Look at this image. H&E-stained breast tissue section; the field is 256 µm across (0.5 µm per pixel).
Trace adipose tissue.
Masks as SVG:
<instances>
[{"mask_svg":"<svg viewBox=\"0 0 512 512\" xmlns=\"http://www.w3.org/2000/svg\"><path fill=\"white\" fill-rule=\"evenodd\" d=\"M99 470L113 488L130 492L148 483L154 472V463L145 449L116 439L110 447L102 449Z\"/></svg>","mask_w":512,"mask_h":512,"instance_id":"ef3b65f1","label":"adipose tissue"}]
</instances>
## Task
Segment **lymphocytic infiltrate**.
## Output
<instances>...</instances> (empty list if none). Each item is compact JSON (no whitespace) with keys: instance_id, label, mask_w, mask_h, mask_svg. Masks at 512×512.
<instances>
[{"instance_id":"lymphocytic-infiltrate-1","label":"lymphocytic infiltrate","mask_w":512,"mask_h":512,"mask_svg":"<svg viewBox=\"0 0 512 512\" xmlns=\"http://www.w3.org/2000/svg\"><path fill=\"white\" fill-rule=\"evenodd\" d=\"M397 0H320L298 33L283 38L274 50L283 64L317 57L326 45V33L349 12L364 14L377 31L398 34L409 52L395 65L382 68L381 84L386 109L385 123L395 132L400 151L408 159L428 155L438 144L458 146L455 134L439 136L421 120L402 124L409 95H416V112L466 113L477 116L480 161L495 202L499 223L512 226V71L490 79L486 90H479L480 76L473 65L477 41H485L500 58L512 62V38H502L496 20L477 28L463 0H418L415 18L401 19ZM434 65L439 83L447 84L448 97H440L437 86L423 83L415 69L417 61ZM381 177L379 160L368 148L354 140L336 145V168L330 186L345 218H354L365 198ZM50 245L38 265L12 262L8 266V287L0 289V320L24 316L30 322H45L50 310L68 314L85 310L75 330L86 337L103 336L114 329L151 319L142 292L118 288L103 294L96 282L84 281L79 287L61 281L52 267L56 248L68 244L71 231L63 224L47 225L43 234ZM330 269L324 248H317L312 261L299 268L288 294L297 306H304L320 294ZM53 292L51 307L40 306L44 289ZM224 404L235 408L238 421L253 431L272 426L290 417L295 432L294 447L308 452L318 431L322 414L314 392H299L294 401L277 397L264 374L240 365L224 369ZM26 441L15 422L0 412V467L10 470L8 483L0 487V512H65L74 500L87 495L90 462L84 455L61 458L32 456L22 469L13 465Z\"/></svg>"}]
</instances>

Exercise description: Please restate the records in full, word for word.

Solution for this task:
Look at this image. H&E-stained breast tissue section; the field is 256 µm across (0.5 µm per pixel).
Trace adipose tissue.
Masks as SVG:
<instances>
[{"mask_svg":"<svg viewBox=\"0 0 512 512\" xmlns=\"http://www.w3.org/2000/svg\"><path fill=\"white\" fill-rule=\"evenodd\" d=\"M99 470L113 488L130 492L148 483L154 472V463L145 449L116 439L110 447L102 449Z\"/></svg>","mask_w":512,"mask_h":512,"instance_id":"ef3b65f1","label":"adipose tissue"}]
</instances>
## Task
Segment **lymphocytic infiltrate**.
## Output
<instances>...</instances> (empty list if none). Each item is compact JSON (no whitespace) with keys: instance_id, label, mask_w, mask_h, mask_svg. Masks at 512×512.
<instances>
[{"instance_id":"lymphocytic-infiltrate-1","label":"lymphocytic infiltrate","mask_w":512,"mask_h":512,"mask_svg":"<svg viewBox=\"0 0 512 512\" xmlns=\"http://www.w3.org/2000/svg\"><path fill=\"white\" fill-rule=\"evenodd\" d=\"M397 0H320L298 33L283 38L274 50L283 64L317 57L326 45V33L349 12L364 14L377 31L398 34L409 52L395 65L382 68L381 84L386 109L385 123L395 132L400 151L408 159L428 155L438 144L458 146L455 134L439 136L421 120L402 124L409 95H416V112L466 113L477 116L480 161L495 202L499 223L512 226V71L490 79L486 90H479L480 76L473 65L477 41H485L500 58L512 62V38H502L496 20L477 28L463 0H418L415 18L401 19ZM434 65L439 83L447 84L448 97H440L437 86L423 83L415 69L417 61ZM381 177L379 160L368 148L354 140L336 145V168L330 186L345 218H354L365 198ZM50 245L38 265L12 262L8 266V287L0 289V320L24 316L30 322H45L50 310L68 314L85 310L75 330L86 337L103 336L114 329L151 319L142 292L118 288L103 294L96 282L84 281L79 287L61 281L52 267L56 248L68 244L71 231L63 224L47 225L43 234ZM330 269L324 248H317L312 261L299 268L288 294L297 306H304L320 294ZM53 292L51 307L40 306L44 289ZM224 404L235 408L238 421L253 431L272 426L290 417L295 432L294 447L308 452L318 431L322 414L314 392H299L294 401L277 397L264 374L240 365L224 369ZM26 441L15 422L0 412V467L10 470L8 483L0 487V512H65L74 500L87 495L90 462L84 455L61 458L32 456L22 469L13 465Z\"/></svg>"}]
</instances>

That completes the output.